#### Records to process ####
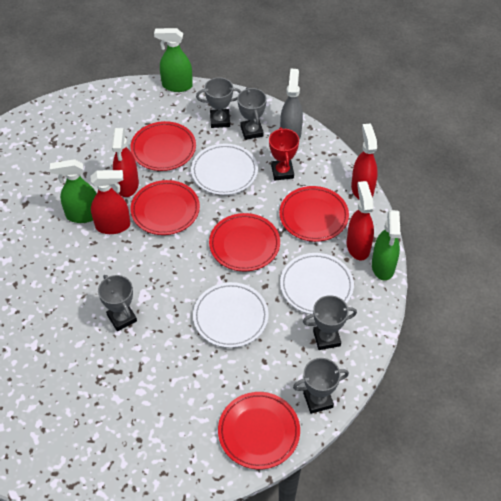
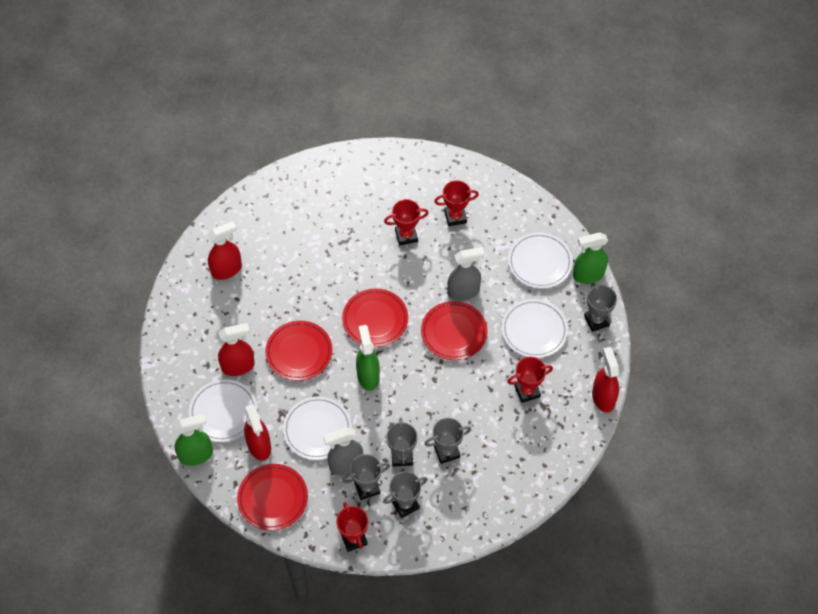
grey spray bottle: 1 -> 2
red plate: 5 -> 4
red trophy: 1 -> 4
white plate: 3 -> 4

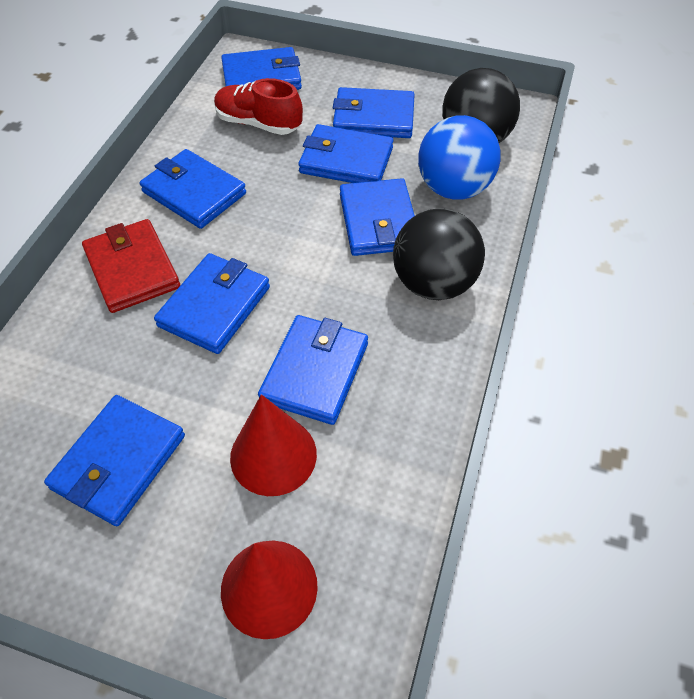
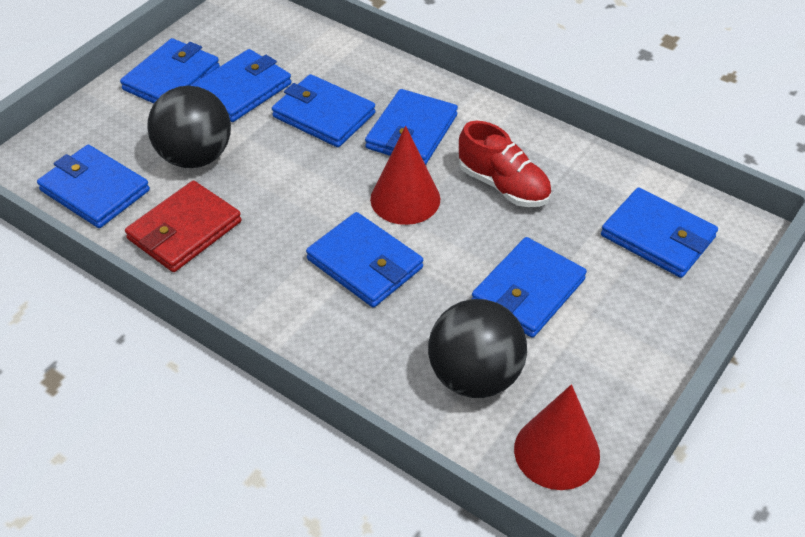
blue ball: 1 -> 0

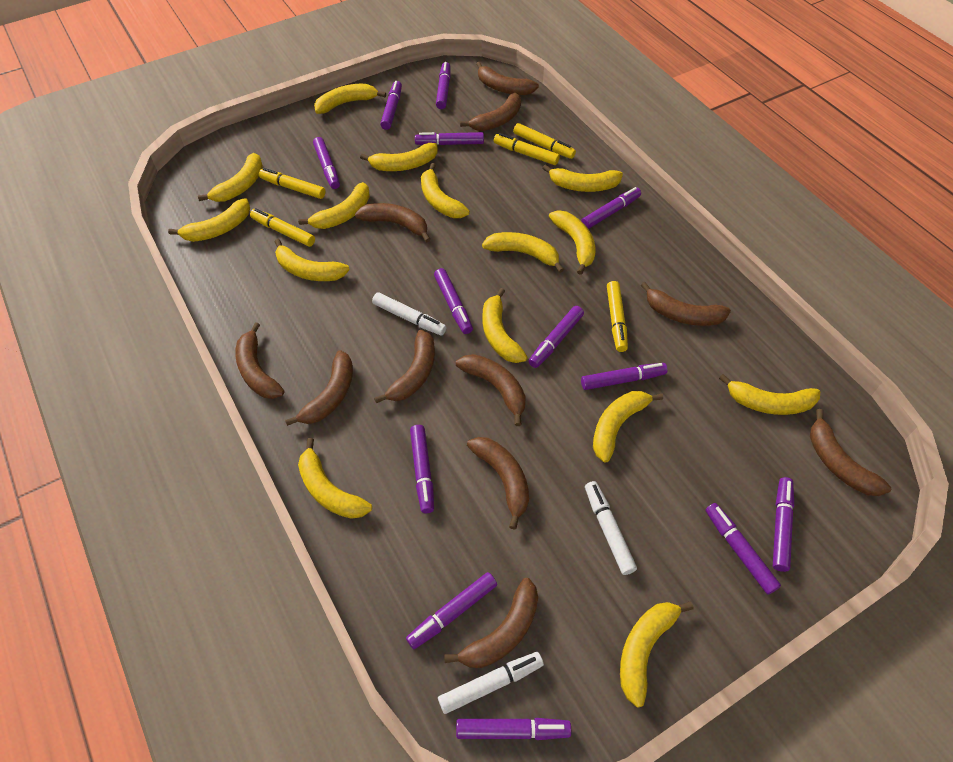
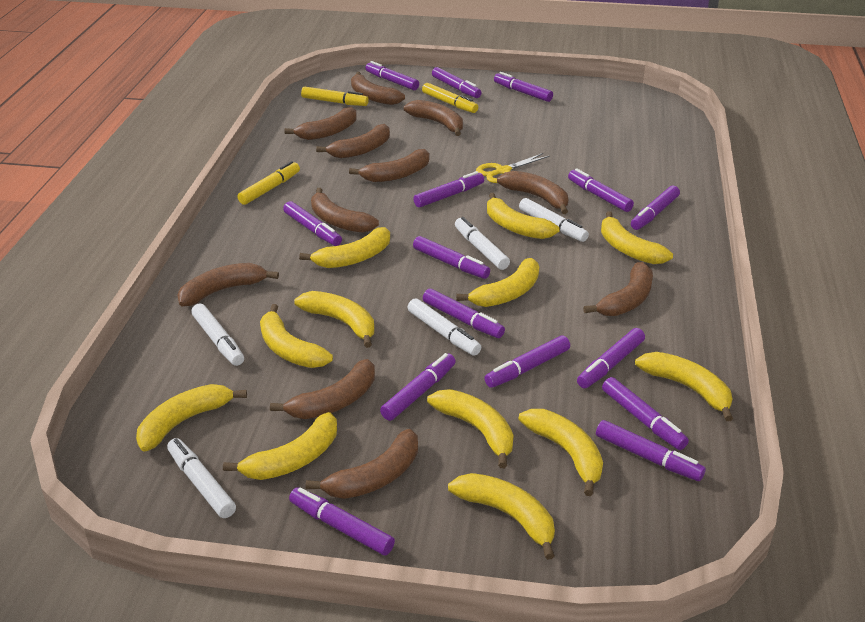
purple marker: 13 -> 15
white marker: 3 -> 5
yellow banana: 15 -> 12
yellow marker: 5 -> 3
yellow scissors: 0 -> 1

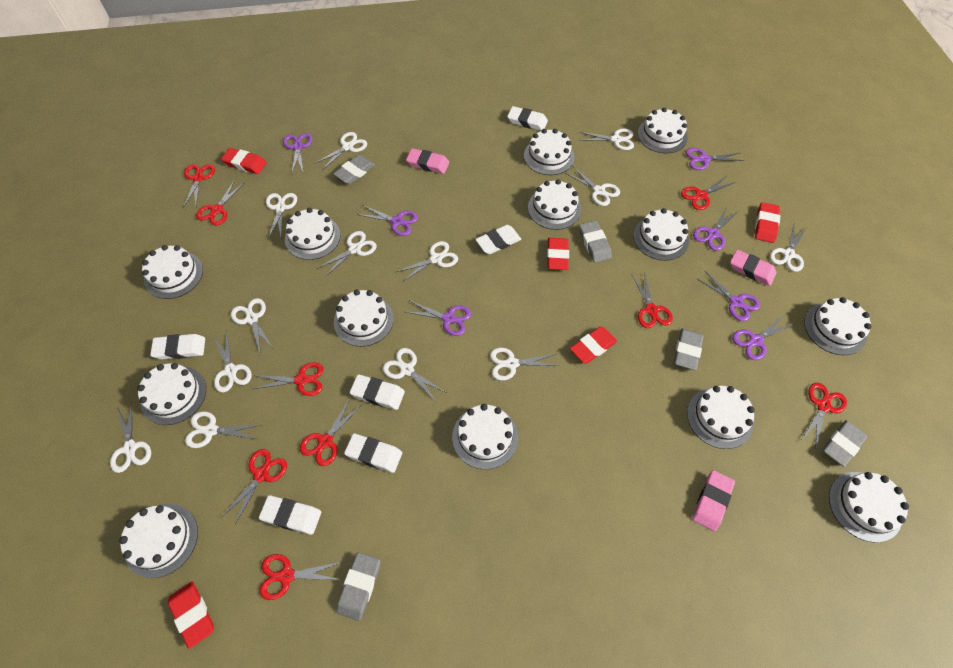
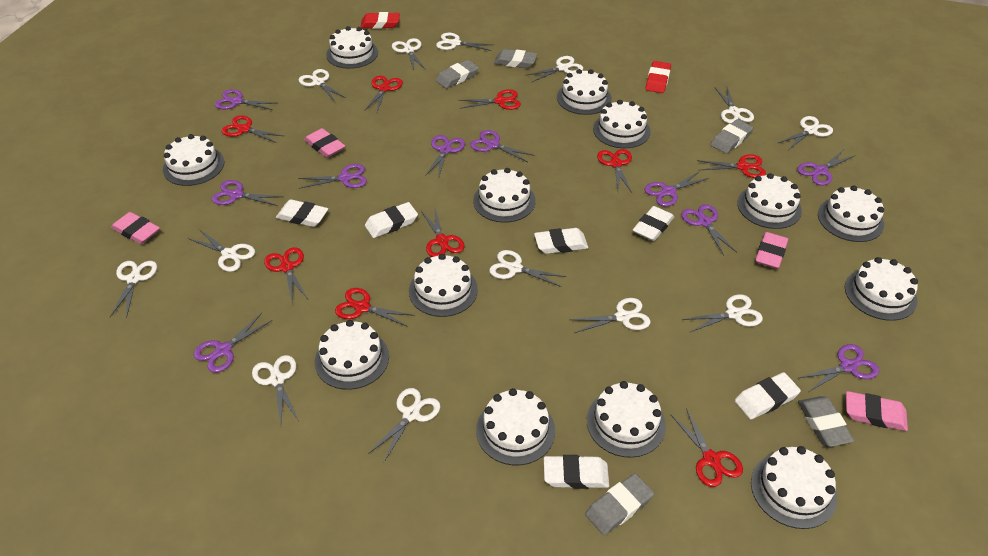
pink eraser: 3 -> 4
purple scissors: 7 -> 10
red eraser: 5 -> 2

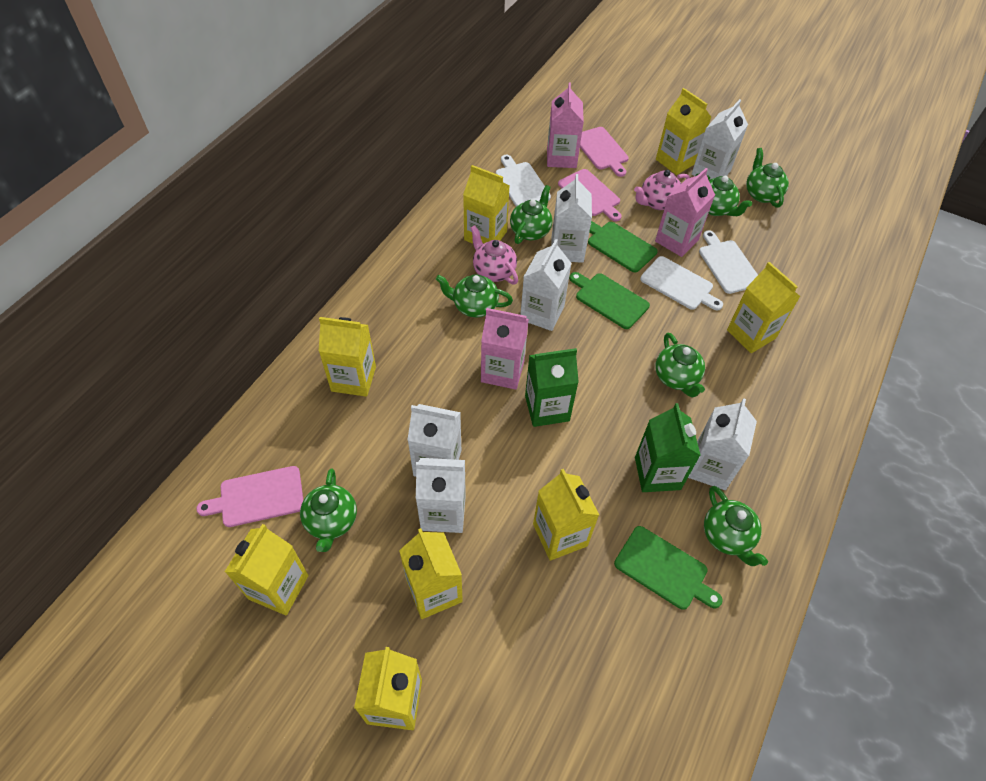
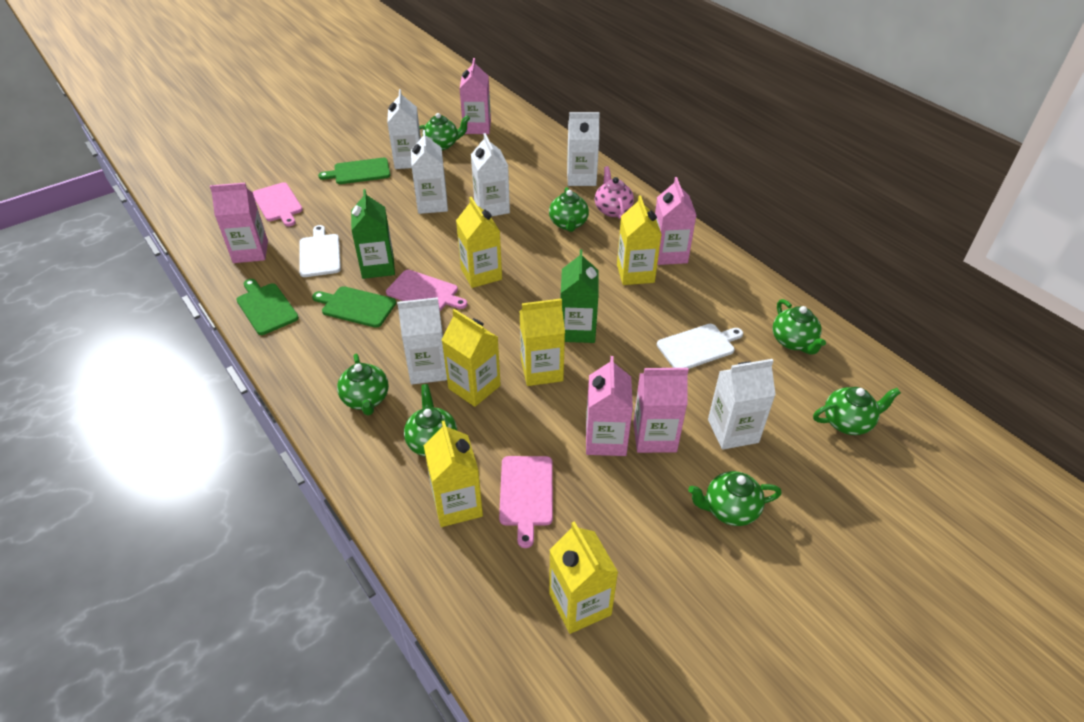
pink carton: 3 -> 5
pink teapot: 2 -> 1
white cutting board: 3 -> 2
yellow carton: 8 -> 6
####
*Exercise prompt:*
No picture is to appear in the copy; every entry above is otherwise to be printed verbatim.

*Task solution:*
grey spray bottle: 1 -> 2
red plate: 5 -> 4
red trophy: 1 -> 4
white plate: 3 -> 4

blue ball: 1 -> 0

purple marker: 13 -> 15
white marker: 3 -> 5
yellow banana: 15 -> 12
yellow marker: 5 -> 3
yellow scissors: 0 -> 1

pink eraser: 3 -> 4
purple scissors: 7 -> 10
red eraser: 5 -> 2

pink carton: 3 -> 5
pink teapot: 2 -> 1
white cutting board: 3 -> 2
yellow carton: 8 -> 6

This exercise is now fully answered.